• [Task objective] Return every line in the entries below where the word "PULSE" shows up.
****************
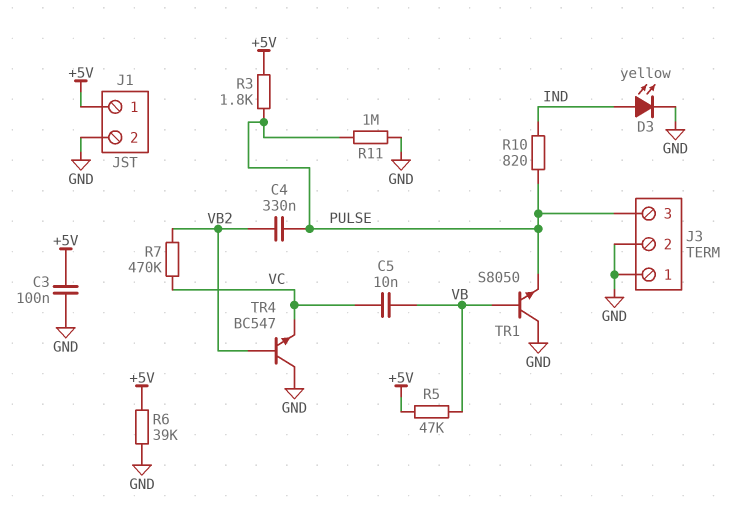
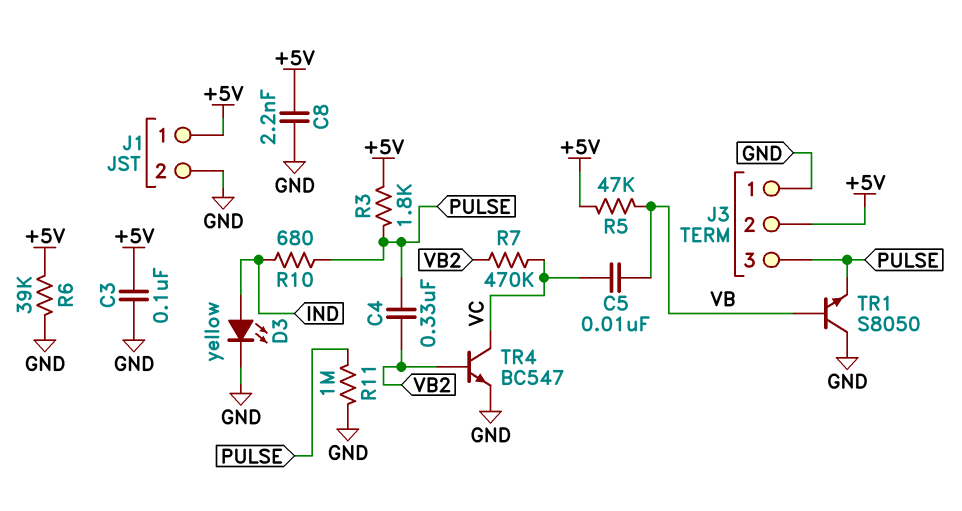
C8: none -> 2.2nF (+5V, GND)
J3 pin 2: GND -> +5V
R10: 820 (IND, PULSE) -> 680 (IND, PULSE)
TR4: NPN BC547 (B VB2, C GND, E VC) -> NPN BC547 (B VB2, C VC, E GND)

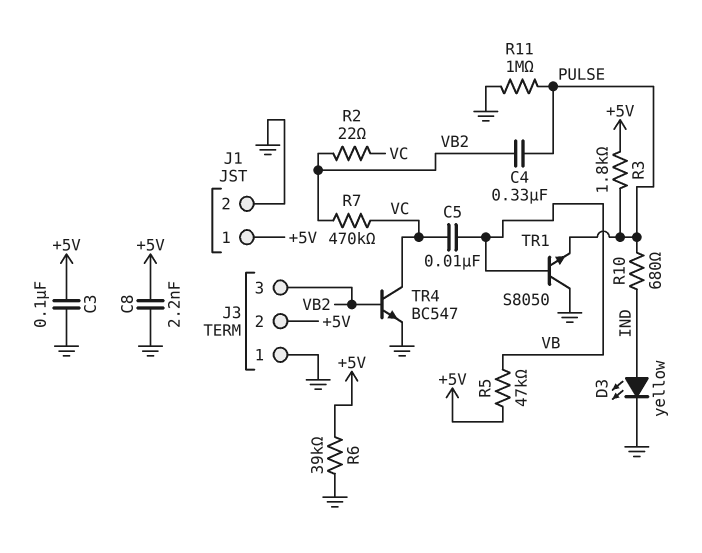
J3 pin 3: PULSE -> VB2
R2: none -> 22 (VB2, VC)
****************
• [Solution to this problem]
R10: 820 (IND, PULSE) -> 680 (IND, PULSE)
J3 pin 3: PULSE -> VB2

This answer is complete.